Do this — Give these lines again with "Secondary workers" substituted for every "Marginal workers", leaving everything else unchanged.

Dataset —
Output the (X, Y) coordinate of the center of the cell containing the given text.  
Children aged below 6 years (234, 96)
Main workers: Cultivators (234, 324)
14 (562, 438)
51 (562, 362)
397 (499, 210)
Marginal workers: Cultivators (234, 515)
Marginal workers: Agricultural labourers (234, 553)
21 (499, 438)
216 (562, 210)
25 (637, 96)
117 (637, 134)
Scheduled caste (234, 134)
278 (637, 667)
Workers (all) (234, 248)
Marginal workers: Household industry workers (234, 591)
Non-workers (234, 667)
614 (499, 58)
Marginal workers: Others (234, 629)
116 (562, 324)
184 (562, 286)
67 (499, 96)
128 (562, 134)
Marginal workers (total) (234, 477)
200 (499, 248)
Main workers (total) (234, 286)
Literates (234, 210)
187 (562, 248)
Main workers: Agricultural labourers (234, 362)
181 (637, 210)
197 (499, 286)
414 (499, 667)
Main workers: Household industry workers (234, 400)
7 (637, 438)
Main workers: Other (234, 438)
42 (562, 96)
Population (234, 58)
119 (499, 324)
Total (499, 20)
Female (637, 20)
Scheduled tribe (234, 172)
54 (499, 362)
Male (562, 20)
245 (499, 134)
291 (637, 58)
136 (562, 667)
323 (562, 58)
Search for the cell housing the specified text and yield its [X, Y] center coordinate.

Solution to this task —
Output the (X, Y) coordinate of the center of the cell containing the given text.  
Children aged below 6 years (234, 96)
Main workers: Cultivators (234, 324)
14 (562, 438)
51 (562, 362)
397 (499, 210)
Secondary workers: Cultivators (234, 515)
Secondary workers: Agricultural labourers (234, 553)
21 (499, 438)
216 (562, 210)
25 (637, 96)
117 (637, 134)
Scheduled caste (234, 134)
278 (637, 667)
Workers (all) (234, 248)
Secondary workers: Household industry workers (234, 591)
Non-workers (234, 667)
614 (499, 58)
Secondary workers: Others (234, 629)
116 (562, 324)
184 (562, 286)
67 (499, 96)
128 (562, 134)
Secondary workers (total) (234, 477)
200 (499, 248)
Main workers (total) (234, 286)
Literates (234, 210)
187 (562, 248)
Main workers: Agricultural labourers (234, 362)
181 (637, 210)
197 (499, 286)
414 (499, 667)
Main workers: Household industry workers (234, 400)
7 (637, 438)
Main workers: Other (234, 438)
42 (562, 96)
Population (234, 58)
119 (499, 324)
Total (499, 20)
Female (637, 20)
Scheduled tribe (234, 172)
54 (499, 362)
Male (562, 20)
245 (499, 134)
291 (637, 58)
136 (562, 667)
323 (562, 58)
Search for the cell housing the specified text and yield its [X, Y] center coordinate.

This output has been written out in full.